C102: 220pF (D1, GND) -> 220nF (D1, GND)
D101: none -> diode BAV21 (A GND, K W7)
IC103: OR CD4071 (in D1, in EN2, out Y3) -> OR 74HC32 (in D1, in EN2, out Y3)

...

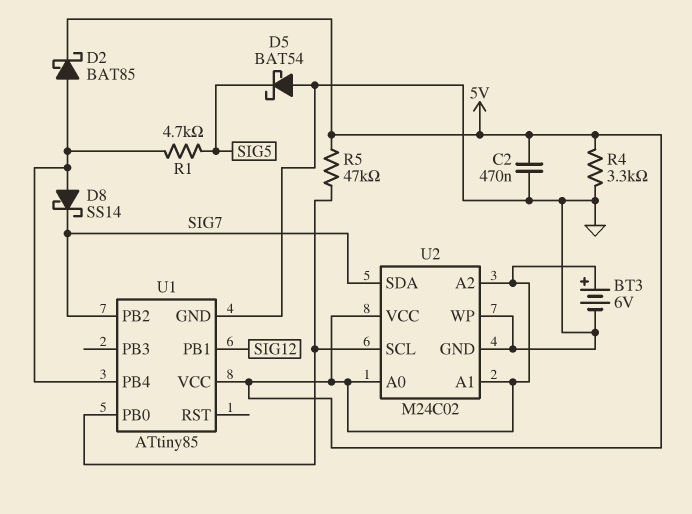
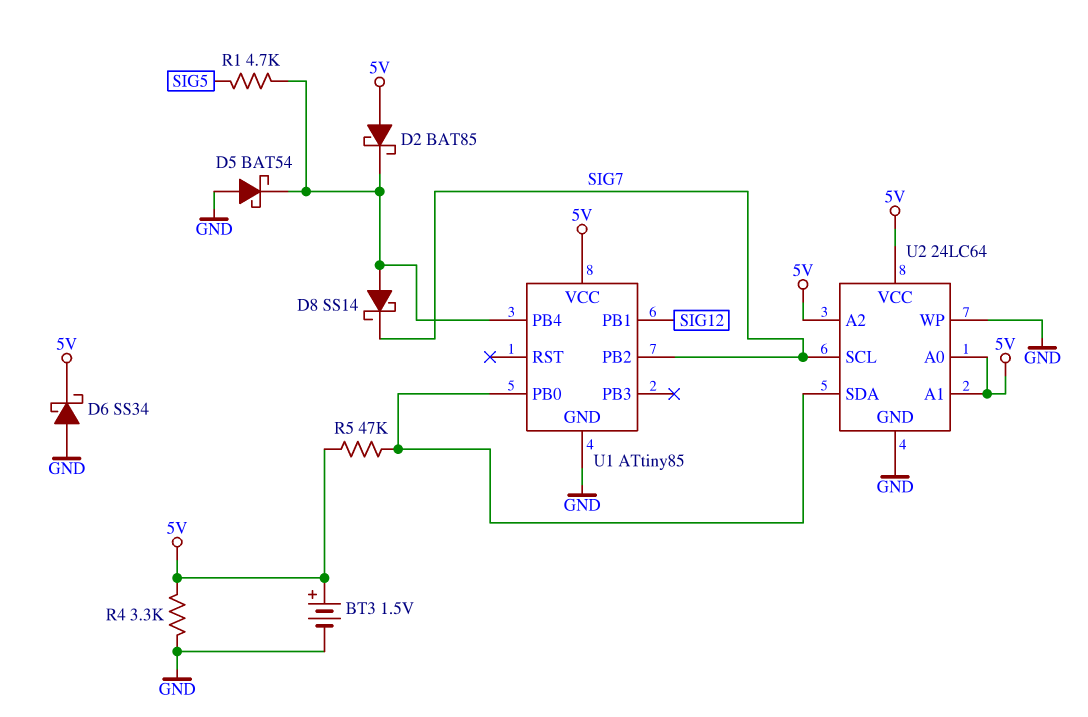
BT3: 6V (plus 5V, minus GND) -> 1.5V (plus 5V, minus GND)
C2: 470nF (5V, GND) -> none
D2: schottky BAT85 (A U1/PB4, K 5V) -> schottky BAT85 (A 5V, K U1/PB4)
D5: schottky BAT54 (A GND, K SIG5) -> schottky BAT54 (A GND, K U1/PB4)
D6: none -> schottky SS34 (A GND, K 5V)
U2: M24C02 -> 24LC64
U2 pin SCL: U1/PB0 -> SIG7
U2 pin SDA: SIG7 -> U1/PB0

...

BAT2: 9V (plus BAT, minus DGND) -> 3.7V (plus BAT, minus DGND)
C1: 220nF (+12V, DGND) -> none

WHAT IS NEEDED
The string "minus" appears on how many lines of the records? State the number alone.

WRITTEN RESPONSE
2